Content starts
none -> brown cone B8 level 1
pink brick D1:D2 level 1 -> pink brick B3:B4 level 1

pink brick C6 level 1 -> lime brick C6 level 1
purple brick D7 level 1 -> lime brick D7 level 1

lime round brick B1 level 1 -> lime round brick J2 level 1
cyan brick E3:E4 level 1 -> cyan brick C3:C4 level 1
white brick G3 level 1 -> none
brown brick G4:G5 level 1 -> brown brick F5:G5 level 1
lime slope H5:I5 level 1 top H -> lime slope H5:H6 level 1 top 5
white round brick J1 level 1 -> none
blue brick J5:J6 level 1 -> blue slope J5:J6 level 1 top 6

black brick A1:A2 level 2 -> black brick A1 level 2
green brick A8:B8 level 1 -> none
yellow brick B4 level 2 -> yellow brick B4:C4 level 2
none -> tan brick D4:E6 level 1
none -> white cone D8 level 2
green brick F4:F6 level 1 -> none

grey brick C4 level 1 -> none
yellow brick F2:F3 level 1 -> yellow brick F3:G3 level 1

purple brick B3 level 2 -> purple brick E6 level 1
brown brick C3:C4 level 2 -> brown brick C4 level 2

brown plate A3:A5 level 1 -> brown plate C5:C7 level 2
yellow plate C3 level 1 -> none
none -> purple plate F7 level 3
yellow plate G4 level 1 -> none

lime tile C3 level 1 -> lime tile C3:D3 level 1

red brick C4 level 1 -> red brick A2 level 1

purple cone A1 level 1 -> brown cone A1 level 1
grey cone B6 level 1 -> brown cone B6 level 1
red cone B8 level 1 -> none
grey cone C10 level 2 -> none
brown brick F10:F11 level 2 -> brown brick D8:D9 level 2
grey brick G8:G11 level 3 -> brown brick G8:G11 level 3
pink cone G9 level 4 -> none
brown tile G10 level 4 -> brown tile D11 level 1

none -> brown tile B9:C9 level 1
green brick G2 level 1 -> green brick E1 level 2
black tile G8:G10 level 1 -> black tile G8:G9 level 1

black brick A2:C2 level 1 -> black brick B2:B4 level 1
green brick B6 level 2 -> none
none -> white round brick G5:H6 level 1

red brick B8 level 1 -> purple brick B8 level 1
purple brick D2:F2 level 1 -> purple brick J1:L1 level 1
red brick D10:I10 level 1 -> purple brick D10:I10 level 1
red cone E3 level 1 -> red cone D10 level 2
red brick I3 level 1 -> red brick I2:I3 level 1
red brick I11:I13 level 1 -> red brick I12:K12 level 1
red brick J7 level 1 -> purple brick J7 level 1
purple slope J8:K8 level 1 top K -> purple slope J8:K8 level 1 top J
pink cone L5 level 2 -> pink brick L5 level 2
Content ends
Restate word for word the entries above from the line with "lime round brick B1" through the line with "blue brick J5:J6", inclusive, leaving out everything else.

lime round brick B1 level 1 -> lime round brick J2 level 1
cyan brick E3:E4 level 1 -> cyan brick C3:C4 level 1
white brick G3 level 1 -> none
brown brick G4:G5 level 1 -> brown brick F5:G5 level 1
lime slope H5:I5 level 1 top H -> lime slope H5:H6 level 1 top 5
white round brick J1 level 1 -> none
blue brick J5:J6 level 1 -> blue slope J5:J6 level 1 top 6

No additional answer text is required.